Give the data again exactly as written, skipping any pictures.

→ **Input for this task**
* * * *
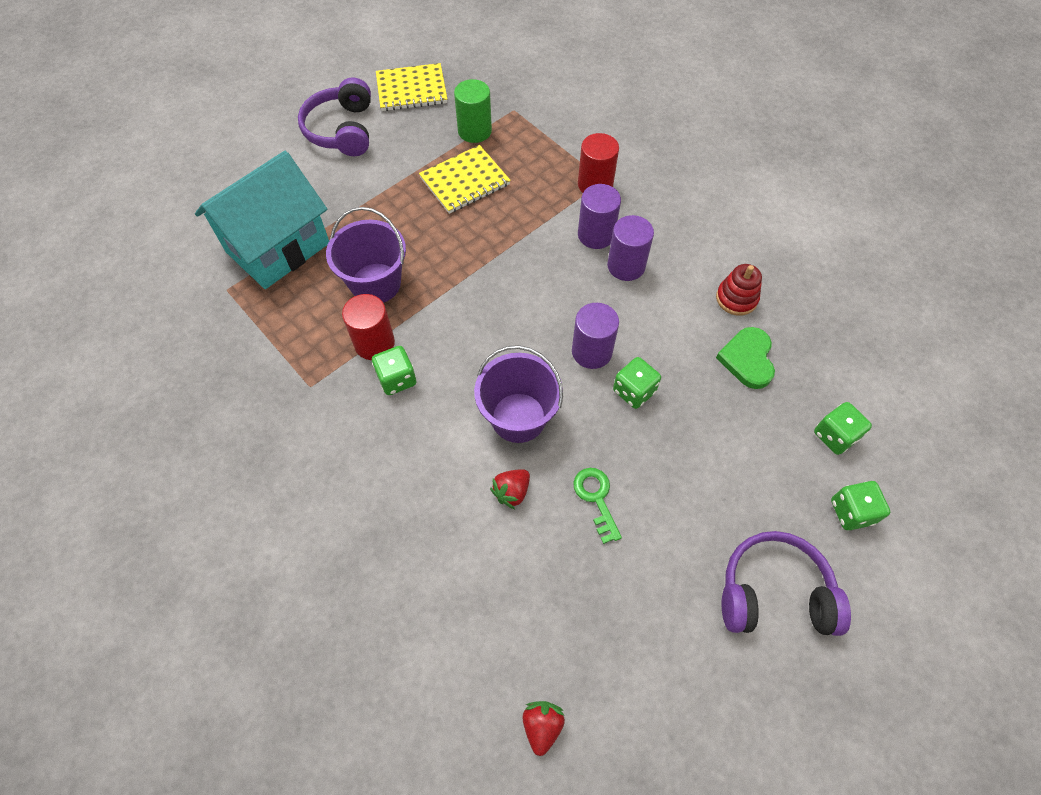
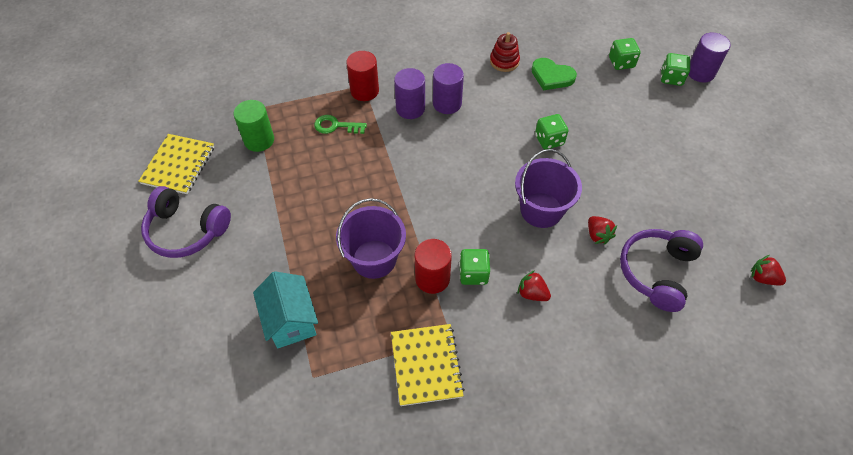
camera: 65 degrees left, 5 degrees down
(278, 248) = (291, 321): turquoise house -> turquoise house, size x0.62
(396, 445) = (532, 293): none -> red strawberry
(465, 181) = (308, 165): yellow notebook -> yellow notebook (426, 365)
(591, 351) = (507, 149): purple cylinder -> purple cylinder (700, 72)
(596, 498) = (620, 191): green key -> green key (336, 126)
(774, 592) = (709, 133): purple headphones -> purple headphones (656, 272)

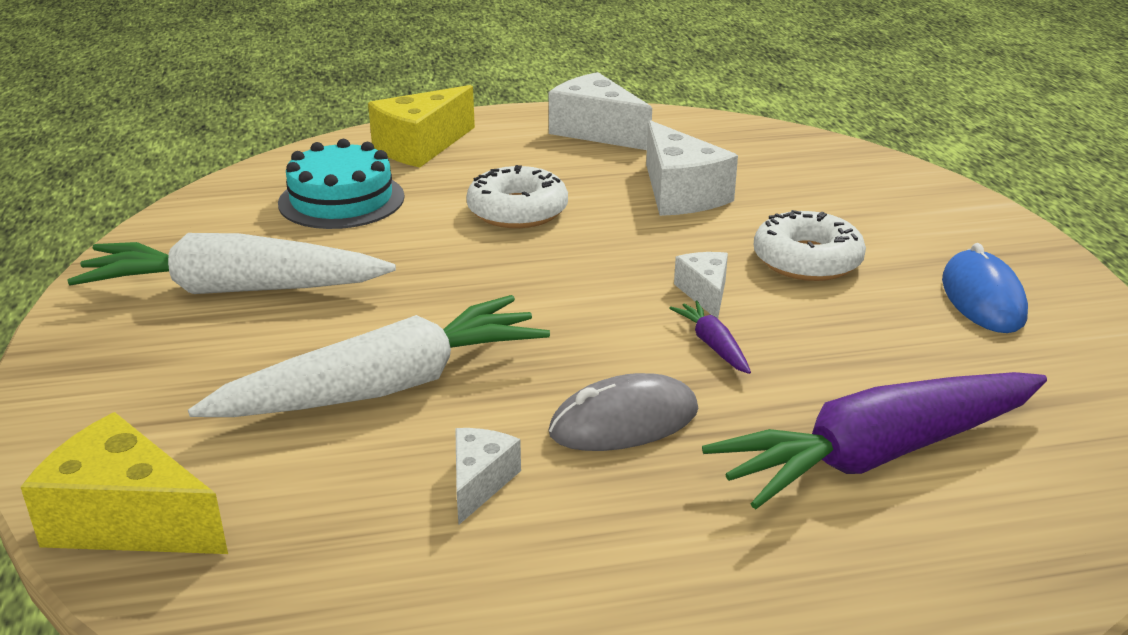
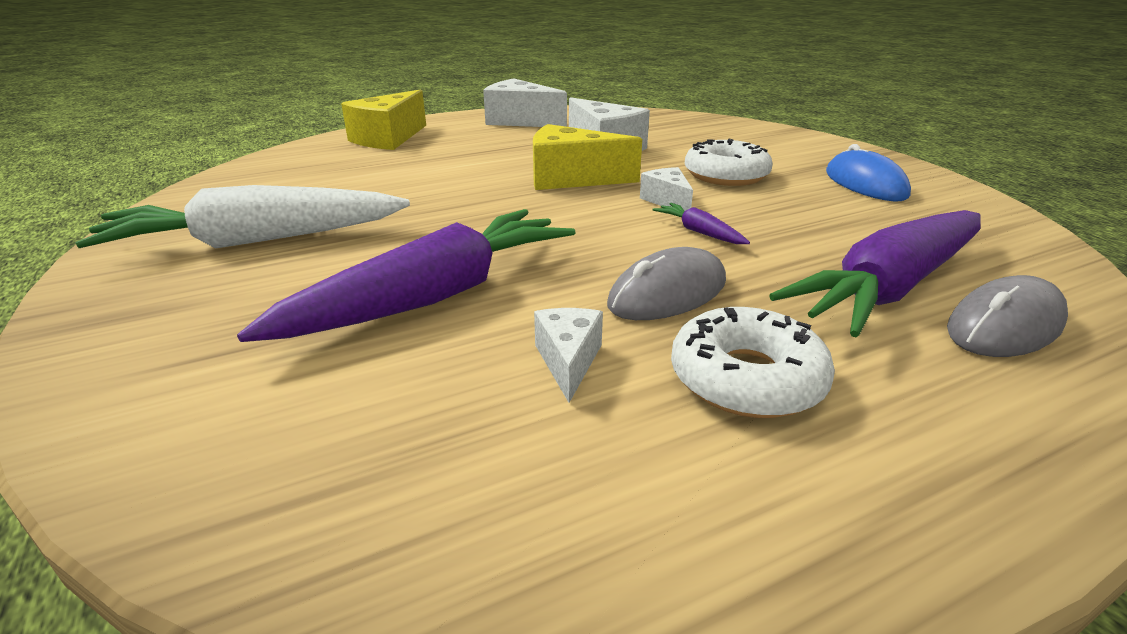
camera: 15 degrees left, 0 degrees up
(128, 521) = (185, 465): yellow cheese -> yellow cheese (571, 179)
(341, 200) = (335, 173): turquoise cake -> none
(385, 387) = (434, 296): white carrot -> purple carrot
(517, 211) = (487, 167): white donut -> white donut (746, 378)
(969, 522) = (1004, 326): none -> grey mouse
* * * *
→ **Solution to this task**
camera: 65 degrees left, 5 degrees down
(278, 248) = (291, 321): turquoise house -> turquoise house, size x0.62
(396, 445) = (532, 293): none -> red strawberry
(465, 181) = (308, 165): yellow notebook -> yellow notebook (426, 365)
(591, 351) = (507, 149): purple cylinder -> purple cylinder (700, 72)
(596, 498) = (620, 191): green key -> green key (336, 126)
(774, 592) = (709, 133): purple headphones -> purple headphones (656, 272)

camera: 15 degrees left, 0 degrees up
(128, 521) = (185, 465): yellow cheese -> yellow cheese (571, 179)
(341, 200) = (335, 173): turquoise cake -> none
(385, 387) = (434, 296): white carrot -> purple carrot
(517, 211) = (487, 167): white donut -> white donut (746, 378)
(969, 522) = (1004, 326): none -> grey mouse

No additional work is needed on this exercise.